WHAT THE EXERCISE ASKS:
Below are entries. Give back exactly the lines from the one containing "yellow star: moved 1 px down" through the one containing "cyan pentagon: moved 2 px right, 3 px up", inclusive, without the pictures.

ENTRIES SUPPLIED:
Content starts
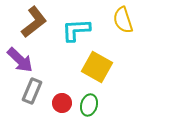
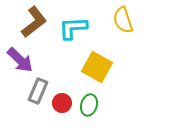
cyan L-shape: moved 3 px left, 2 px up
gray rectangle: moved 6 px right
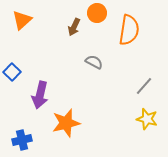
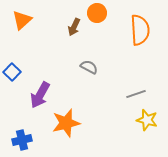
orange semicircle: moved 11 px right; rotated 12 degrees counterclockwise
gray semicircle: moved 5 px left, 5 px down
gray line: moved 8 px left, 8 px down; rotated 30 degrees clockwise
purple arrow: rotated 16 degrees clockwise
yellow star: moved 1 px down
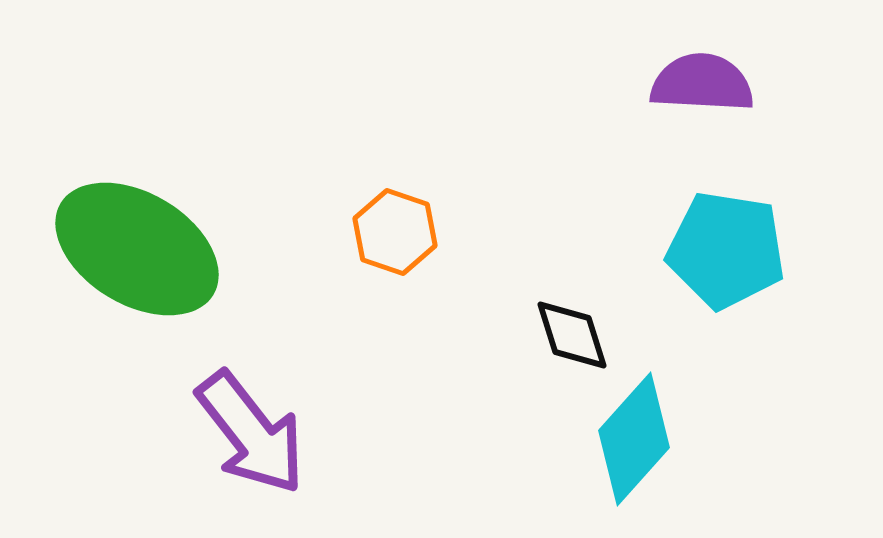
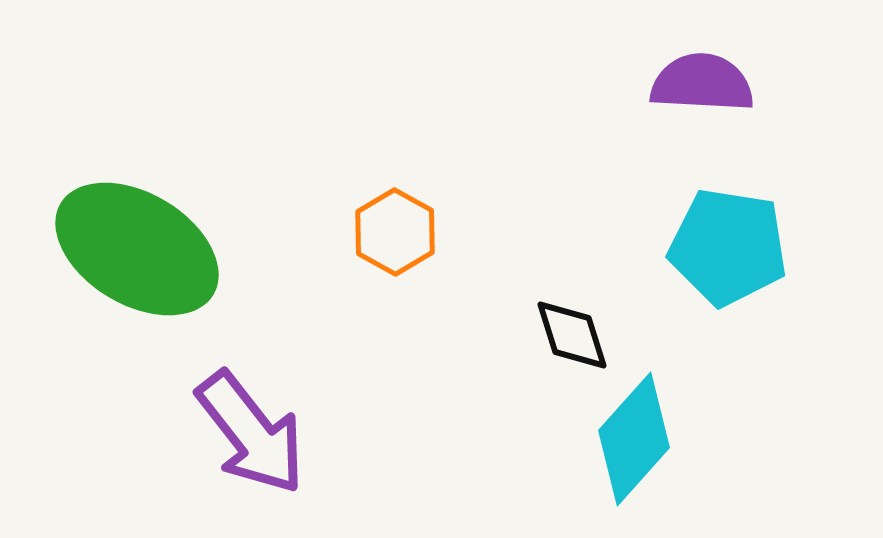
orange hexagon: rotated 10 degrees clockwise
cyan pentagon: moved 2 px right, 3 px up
Content ends
Content starts
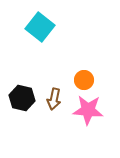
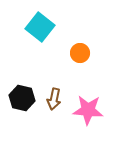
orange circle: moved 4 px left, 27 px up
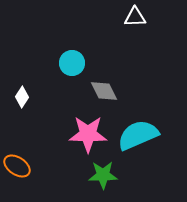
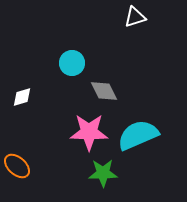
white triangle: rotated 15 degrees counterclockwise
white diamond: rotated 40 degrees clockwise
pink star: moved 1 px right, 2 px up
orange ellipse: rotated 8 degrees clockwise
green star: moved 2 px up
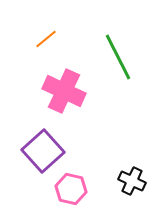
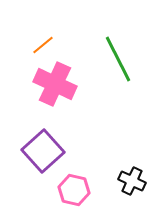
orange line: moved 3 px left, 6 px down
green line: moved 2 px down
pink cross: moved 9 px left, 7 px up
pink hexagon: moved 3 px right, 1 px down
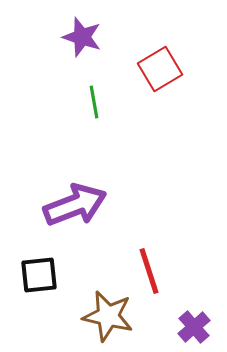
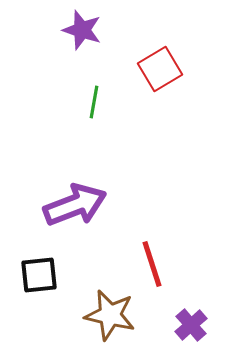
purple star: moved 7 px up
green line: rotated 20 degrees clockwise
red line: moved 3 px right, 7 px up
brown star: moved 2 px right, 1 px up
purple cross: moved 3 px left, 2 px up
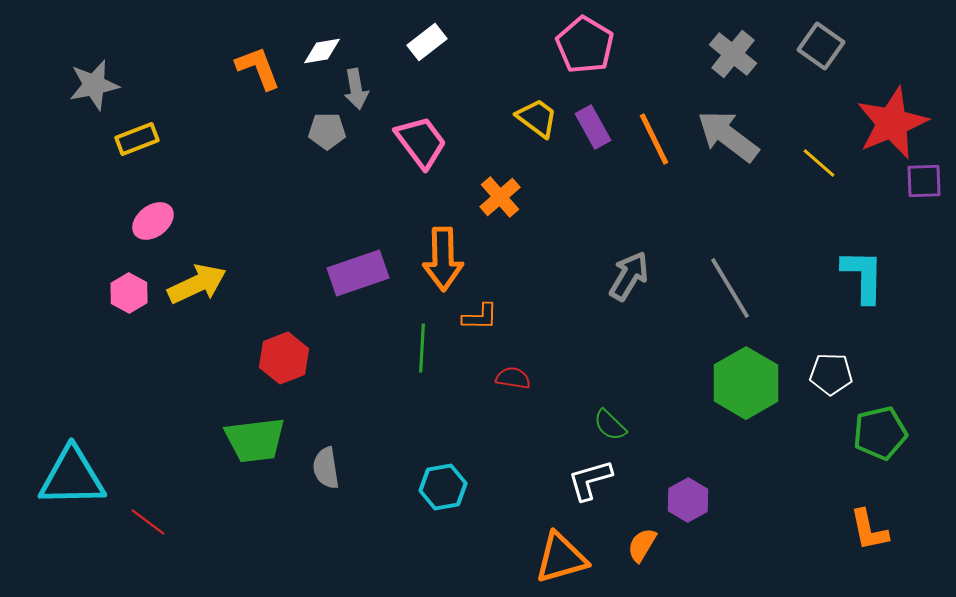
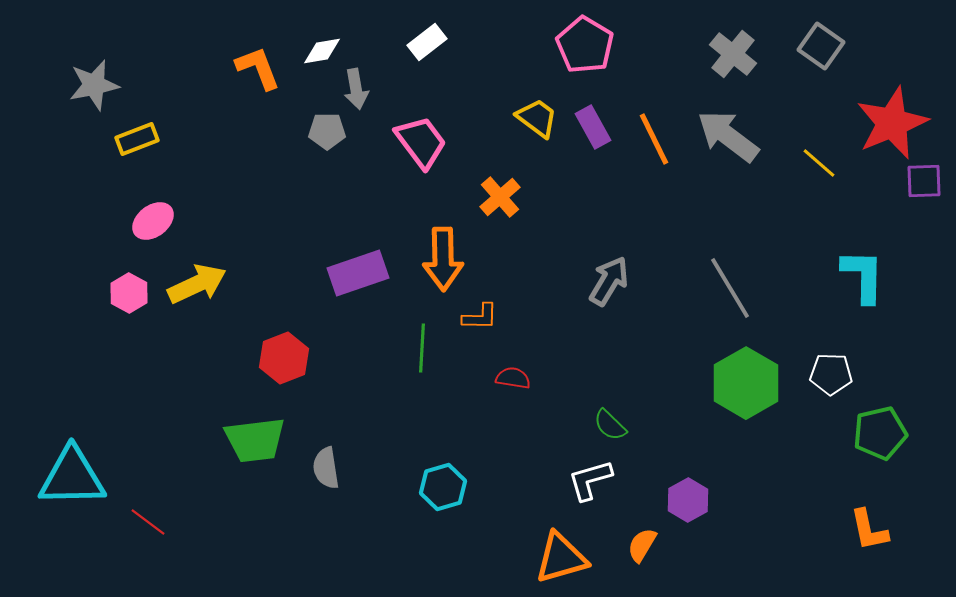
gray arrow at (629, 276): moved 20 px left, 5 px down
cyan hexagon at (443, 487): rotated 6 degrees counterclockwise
Content ends
Content starts
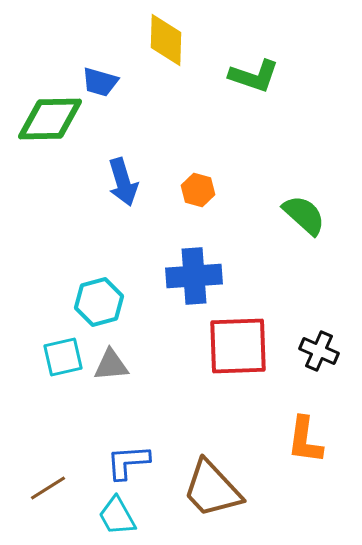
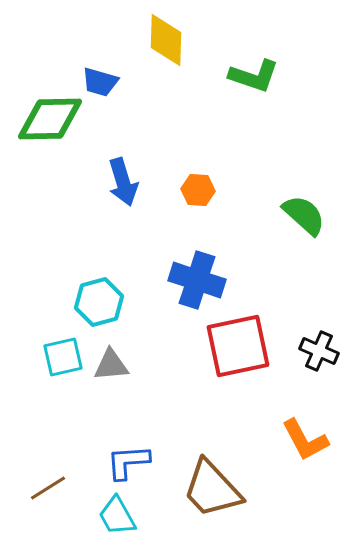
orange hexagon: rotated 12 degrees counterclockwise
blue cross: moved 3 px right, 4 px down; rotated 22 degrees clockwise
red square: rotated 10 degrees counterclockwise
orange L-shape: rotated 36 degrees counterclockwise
Content ends
TASK SOLUTION:
yellow star: moved 1 px down
orange hexagon: rotated 10 degrees clockwise
cyan pentagon: moved 2 px right, 3 px up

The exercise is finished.